*The task*
Reproduce the section of the listing that begins at the line containing "camera: 115 degrees right, 15 degrees down" and finishes at the line containing "(604, 270) = (450, 480): none -> red battery". Include both end lines and nothing beyond them.

*Records for this task*
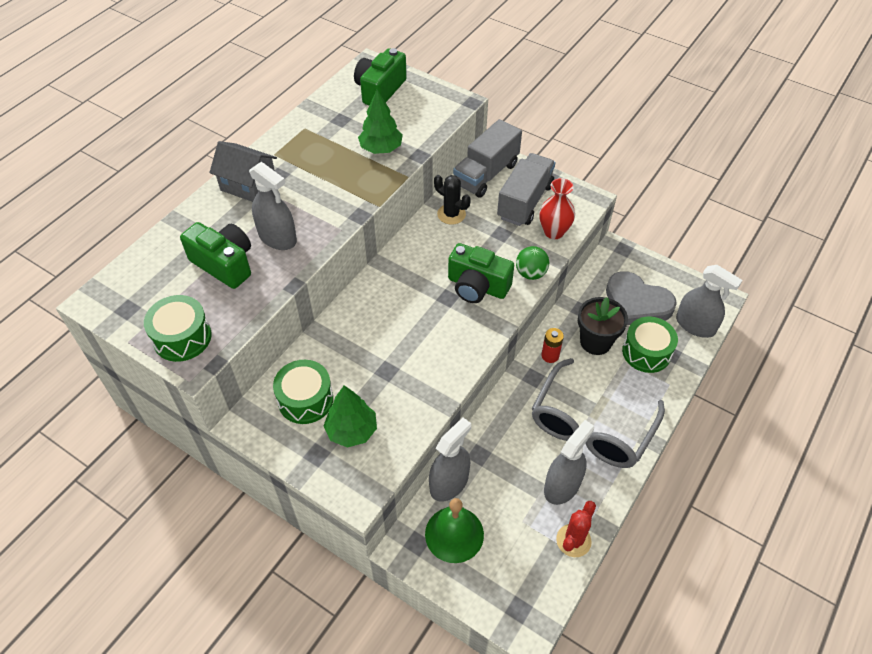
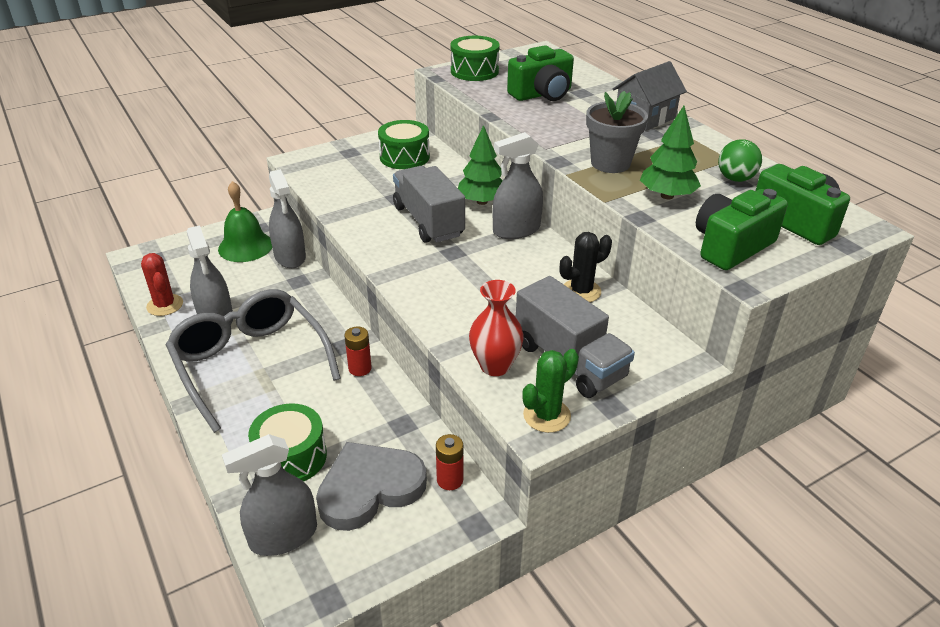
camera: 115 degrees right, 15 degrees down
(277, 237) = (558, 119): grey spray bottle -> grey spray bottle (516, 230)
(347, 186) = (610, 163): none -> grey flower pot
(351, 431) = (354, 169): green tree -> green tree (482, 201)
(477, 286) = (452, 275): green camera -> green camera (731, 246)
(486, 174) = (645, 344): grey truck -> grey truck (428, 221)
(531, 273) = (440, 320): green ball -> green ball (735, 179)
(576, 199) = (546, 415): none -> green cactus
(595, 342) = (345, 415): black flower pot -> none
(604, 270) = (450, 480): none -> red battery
--
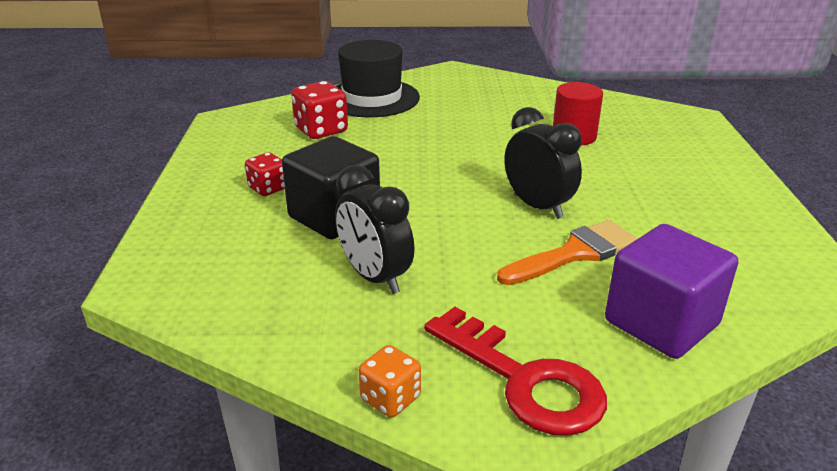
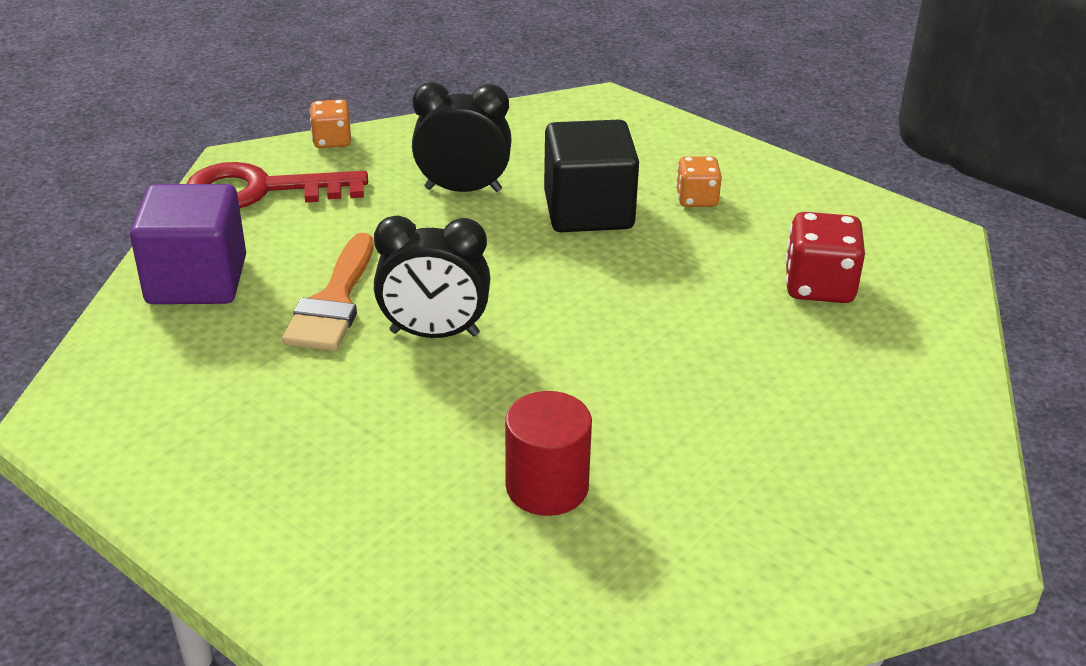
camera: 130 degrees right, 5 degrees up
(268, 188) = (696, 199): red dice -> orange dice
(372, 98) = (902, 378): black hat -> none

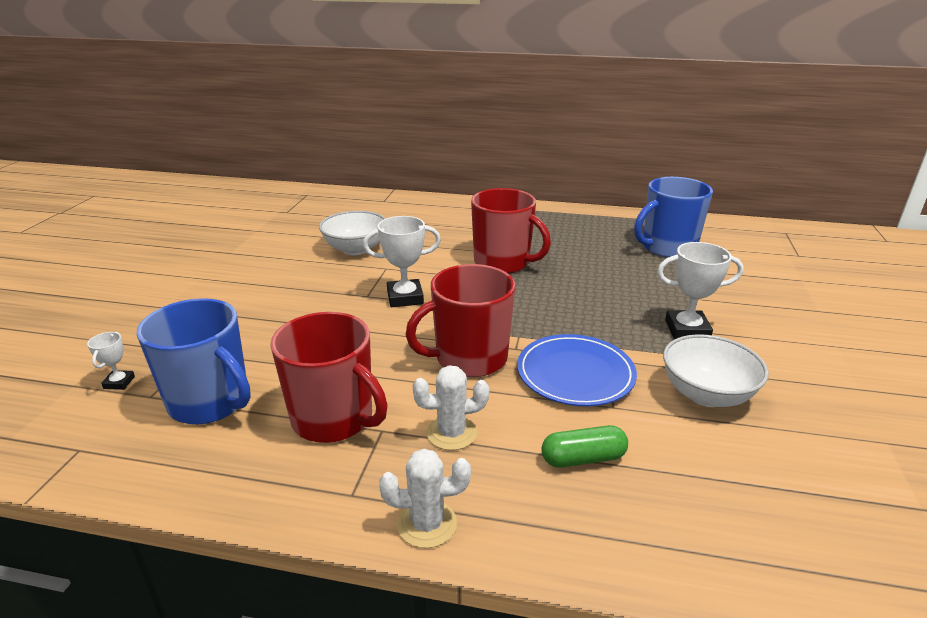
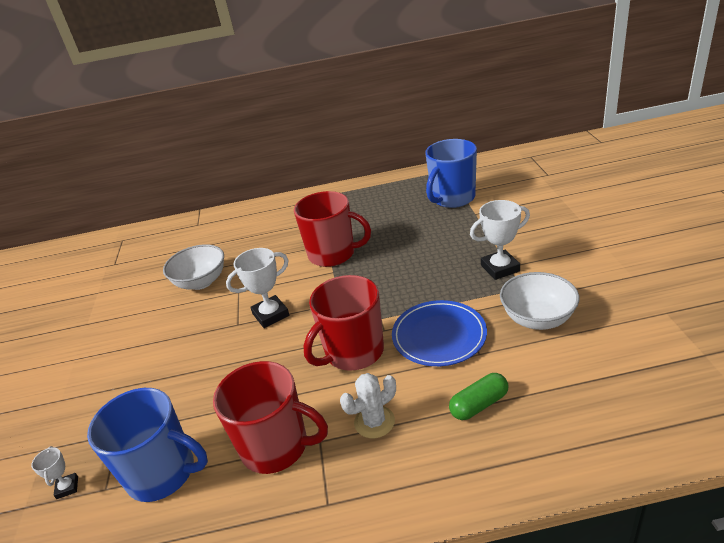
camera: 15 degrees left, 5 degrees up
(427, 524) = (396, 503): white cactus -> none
==
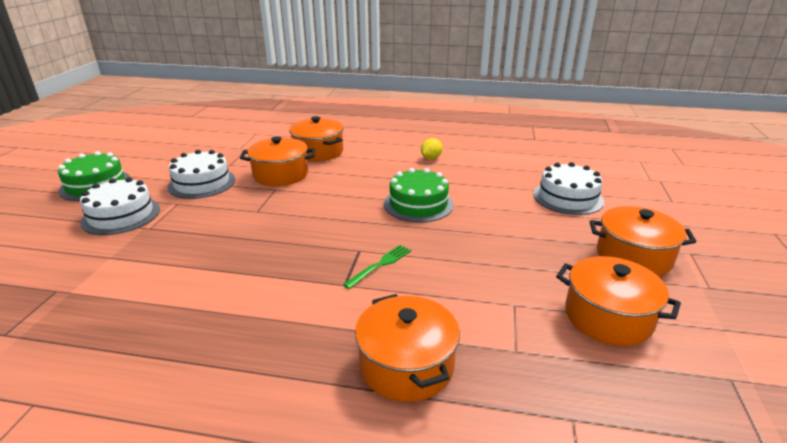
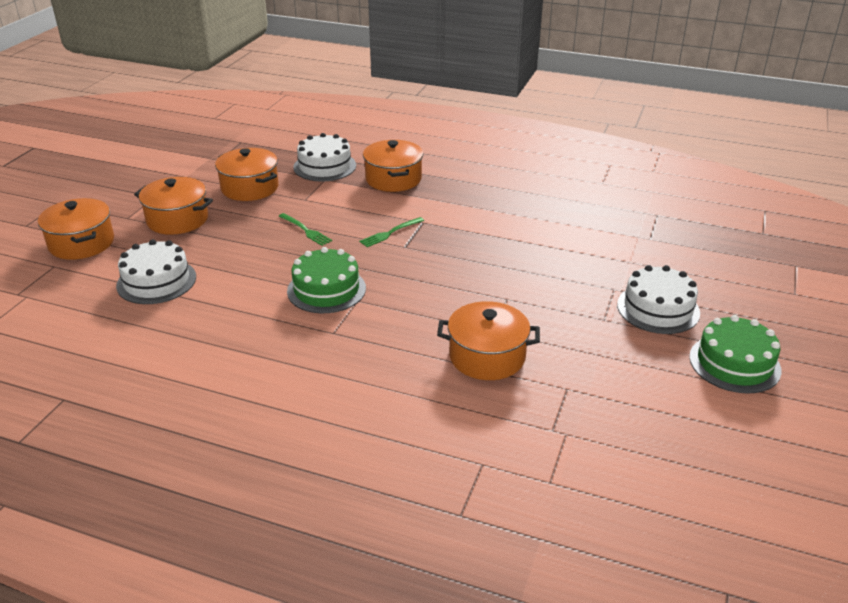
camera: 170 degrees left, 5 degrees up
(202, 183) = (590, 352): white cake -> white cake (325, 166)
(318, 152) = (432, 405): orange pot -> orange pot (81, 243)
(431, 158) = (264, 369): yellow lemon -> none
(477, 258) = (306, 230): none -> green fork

*Response to the exercise*
camera: 115 degrees right, 15 degrees down
(277, 237) = (558, 119): grey spray bottle -> grey spray bottle (516, 230)
(347, 186) = (610, 163): none -> grey flower pot
(351, 431) = (354, 169): green tree -> green tree (482, 201)
(477, 286) = (452, 275): green camera -> green camera (731, 246)
(486, 174) = (645, 344): grey truck -> grey truck (428, 221)
(531, 273) = (440, 320): green ball -> green ball (735, 179)
(576, 199) = (546, 415): none -> green cactus
(595, 342) = (345, 415): black flower pot -> none
(604, 270) = (450, 480): none -> red battery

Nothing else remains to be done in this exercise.